** BRIEF **
In the listing below, find the line with "camera: 90 degrees left, 5 degrees up" and the line with "(394, 256) = (419, 288): white". Repeat those two lines and all lines between them exactly.

** DATASET EXCERPTS **
= = = = =

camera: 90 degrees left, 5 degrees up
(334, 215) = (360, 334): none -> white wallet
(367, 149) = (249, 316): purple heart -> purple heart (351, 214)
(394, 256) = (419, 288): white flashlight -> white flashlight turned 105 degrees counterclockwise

= = = = =

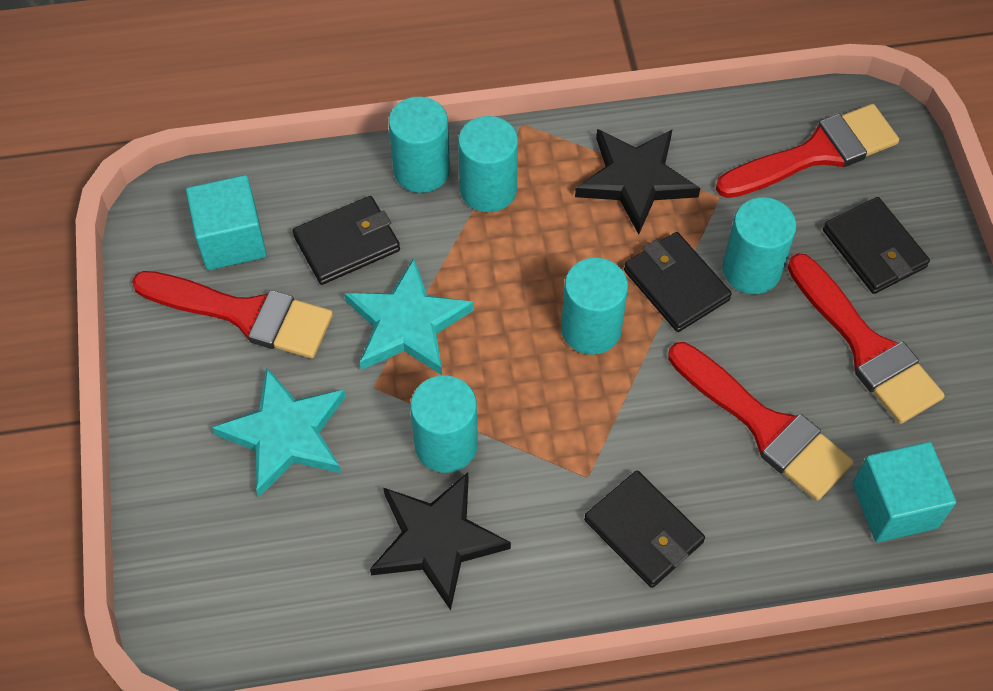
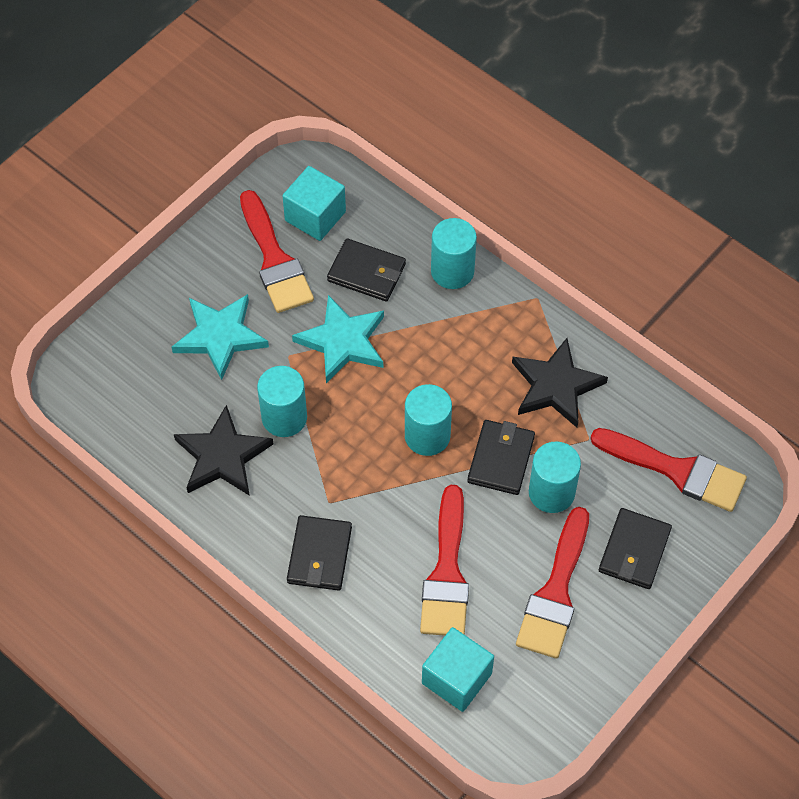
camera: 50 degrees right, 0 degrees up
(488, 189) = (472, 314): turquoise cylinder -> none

= = = = =

** RESULT FOR THIS TASK **
camera: 90 degrees left, 5 degrees up
(334, 215) = (360, 334): none -> white wallet
(367, 149) = (249, 316): purple heart -> purple heart (351, 214)
(394, 256) = (419, 288): white flashlight -> white flashlight turned 105 degrees counterclockwise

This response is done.